→ Data records
· · ·

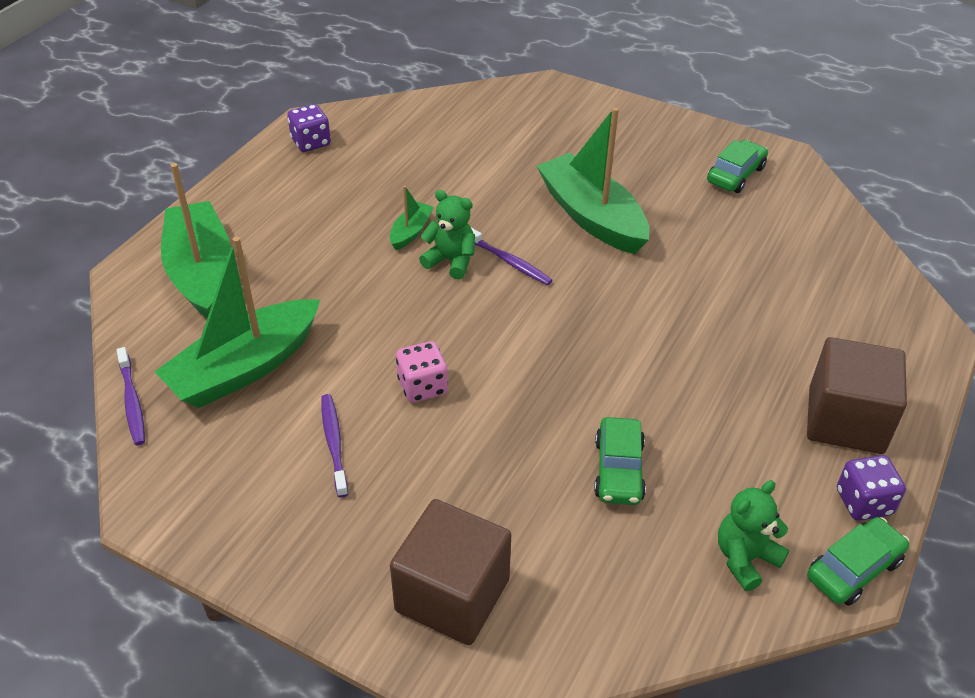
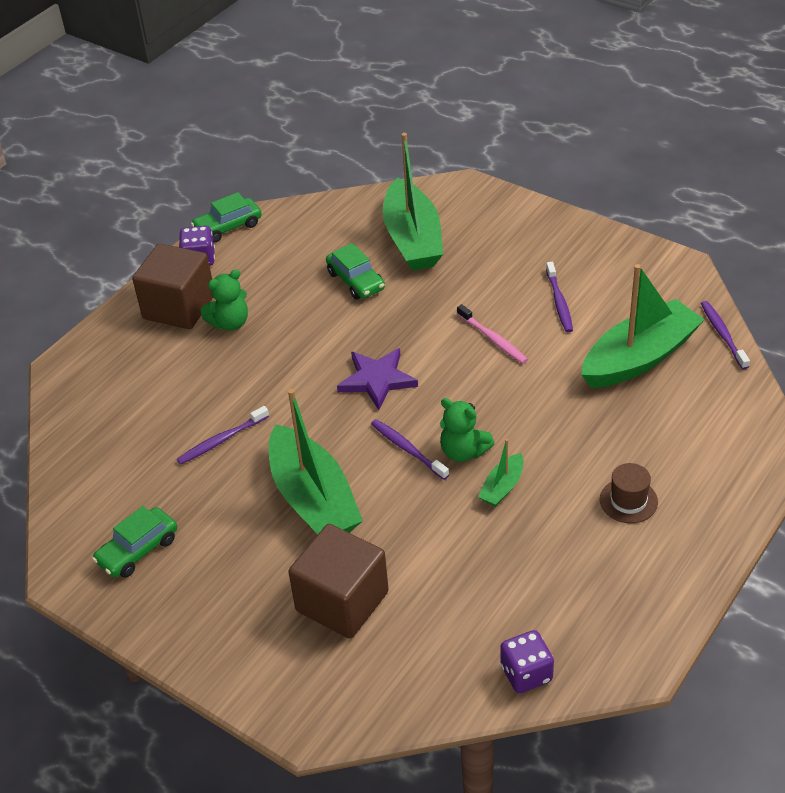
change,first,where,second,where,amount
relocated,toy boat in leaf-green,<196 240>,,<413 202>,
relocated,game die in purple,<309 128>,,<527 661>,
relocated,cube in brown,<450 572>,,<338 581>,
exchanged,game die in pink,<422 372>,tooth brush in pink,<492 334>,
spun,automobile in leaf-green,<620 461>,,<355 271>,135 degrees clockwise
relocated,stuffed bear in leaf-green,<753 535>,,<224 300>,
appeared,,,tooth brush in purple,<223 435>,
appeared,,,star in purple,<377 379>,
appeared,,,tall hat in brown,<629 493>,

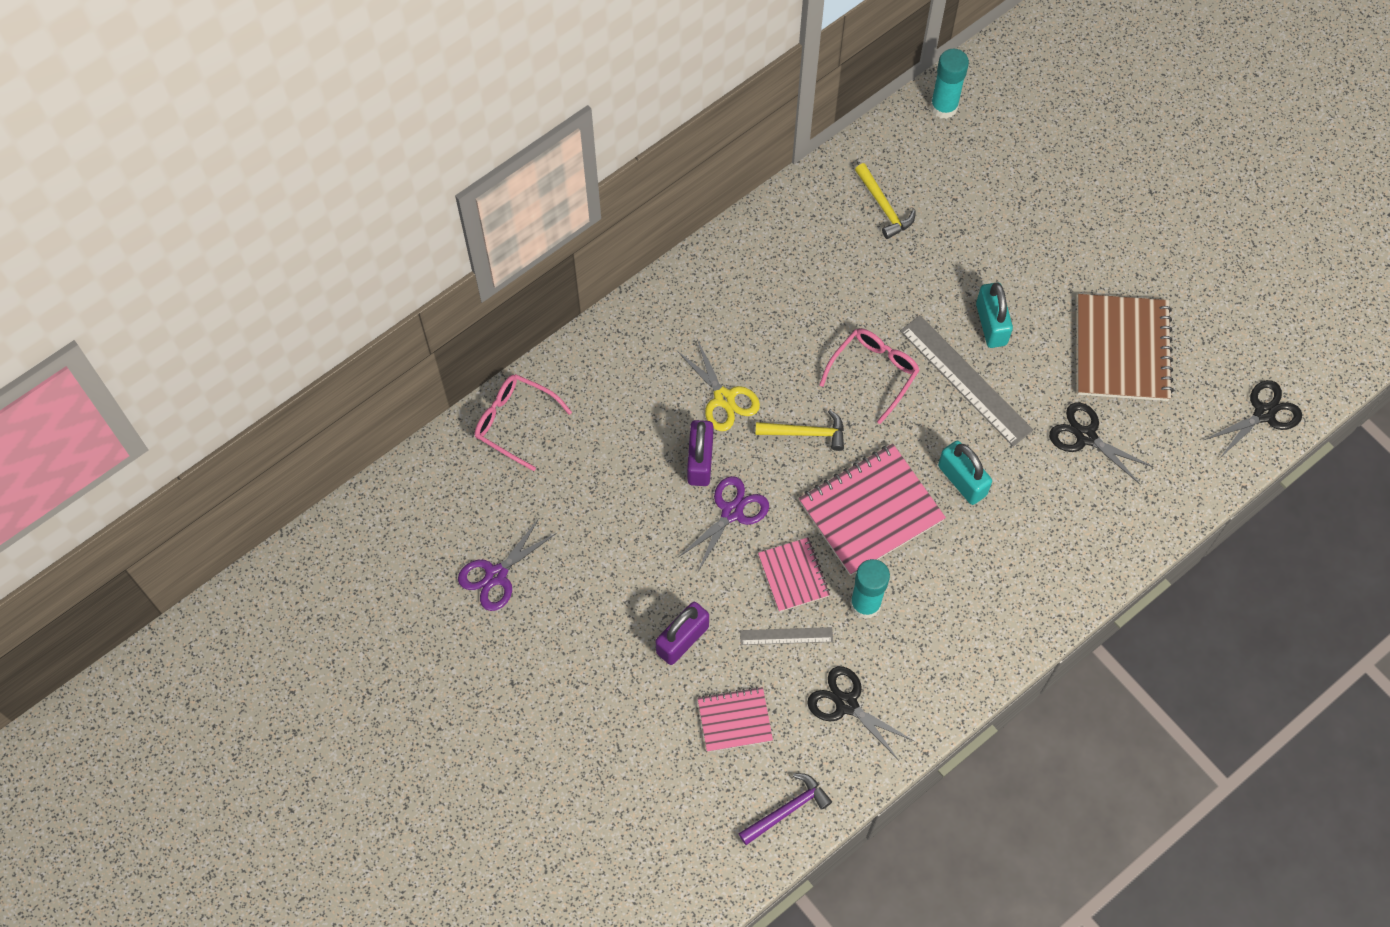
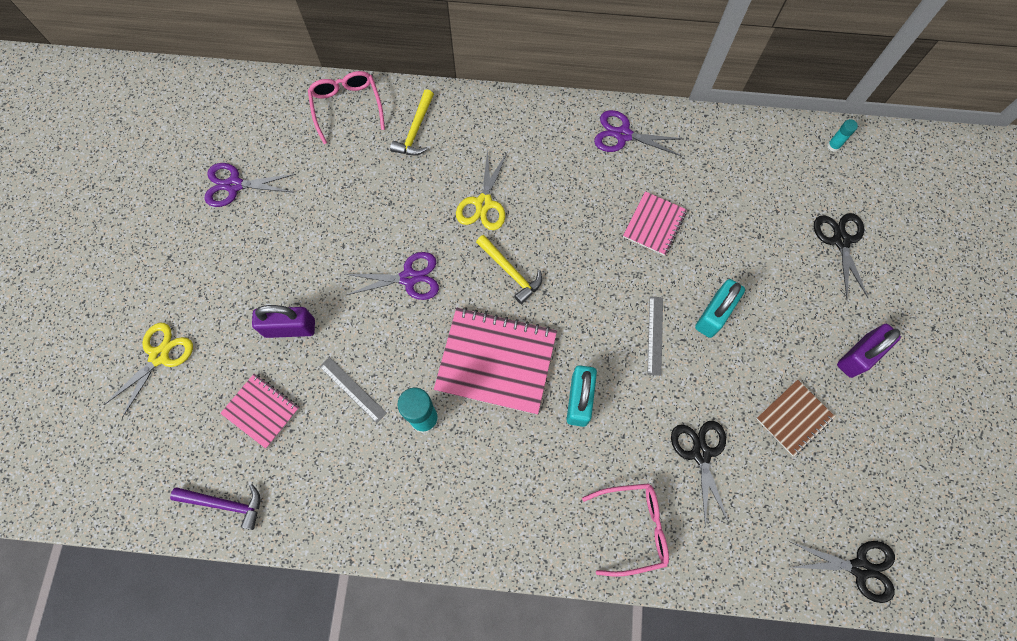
change,first,where,second,where,amount
relocated,lock in purple,<700 453>,,<869 351>,
relocated,notepad in pink,<794 574>,,<655 223>,
relocated,shears in black,<860 712>,,<841 255>,
relocated,eyeglasses in pink,<869 376>,,<625 530>,
relocated,claw hammer in bright yellow,<885 201>,,<412 122>,
size,measuring stick in ash-grey,<966 381>,,<655 336>,x0.53
size,stick of glue in teal,<949 84>,,<842 135>,x0.51
size,notepad in brown,<1125 347>,,<795 417>,x0.56
appeared,,,shears in bright yellow,<148 370>,
appeared,,,shears in purple,<638 133>,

· · ·

Keep every word of the records above exactly, and return them with no pictures.

→ Response to the exercise
change,first,where,second,where,amount
relocated,toy boat in leaf-green,<196 240>,,<413 202>,
relocated,game die in purple,<309 128>,,<527 661>,
relocated,cube in brown,<450 572>,,<338 581>,
exchanged,game die in pink,<422 372>,tooth brush in pink,<492 334>,
spun,automobile in leaf-green,<620 461>,,<355 271>,135 degrees clockwise
relocated,stuffed bear in leaf-green,<753 535>,,<224 300>,
appeared,,,tooth brush in purple,<223 435>,
appeared,,,star in purple,<377 379>,
appeared,,,tall hat in brown,<629 493>,

change,first,where,second,where,amount
relocated,lock in purple,<700 453>,,<869 351>,
relocated,notepad in pink,<794 574>,,<655 223>,
relocated,shears in black,<860 712>,,<841 255>,
relocated,eyeglasses in pink,<869 376>,,<625 530>,
relocated,claw hammer in bright yellow,<885 201>,,<412 122>,
size,measuring stick in ash-grey,<966 381>,,<655 336>,x0.53
size,stick of glue in teal,<949 84>,,<842 135>,x0.51
size,notepad in brown,<1125 347>,,<795 417>,x0.56
appeared,,,shears in bright yellow,<148 370>,
appeared,,,shears in purple,<638 133>,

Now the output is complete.